─── DATASET EXCERPT ───

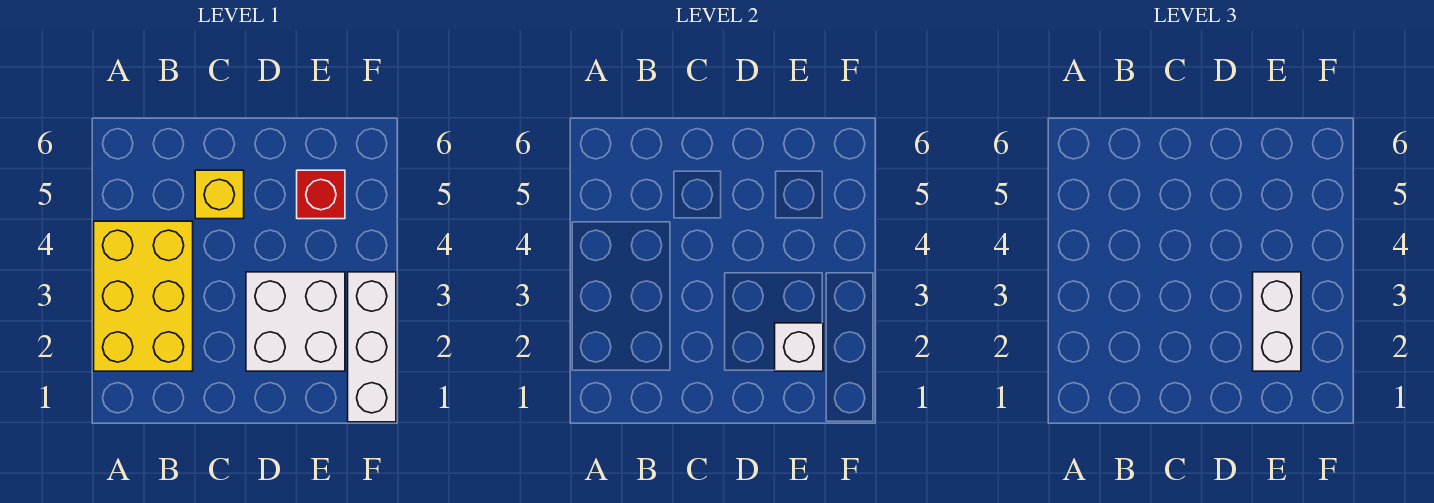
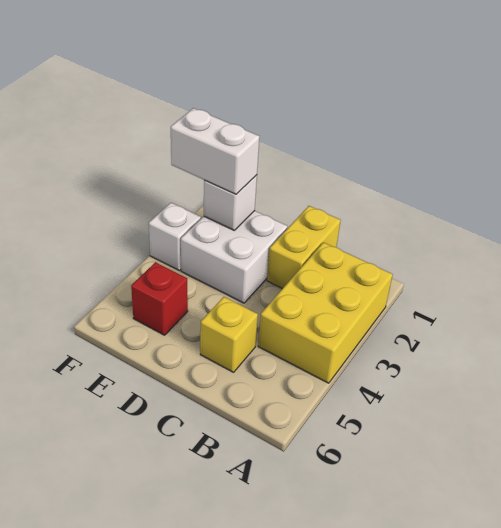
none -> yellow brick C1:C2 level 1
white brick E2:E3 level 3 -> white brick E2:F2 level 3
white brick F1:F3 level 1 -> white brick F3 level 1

───

Please give the number of lines in the data where "white" appears, without any other words.

2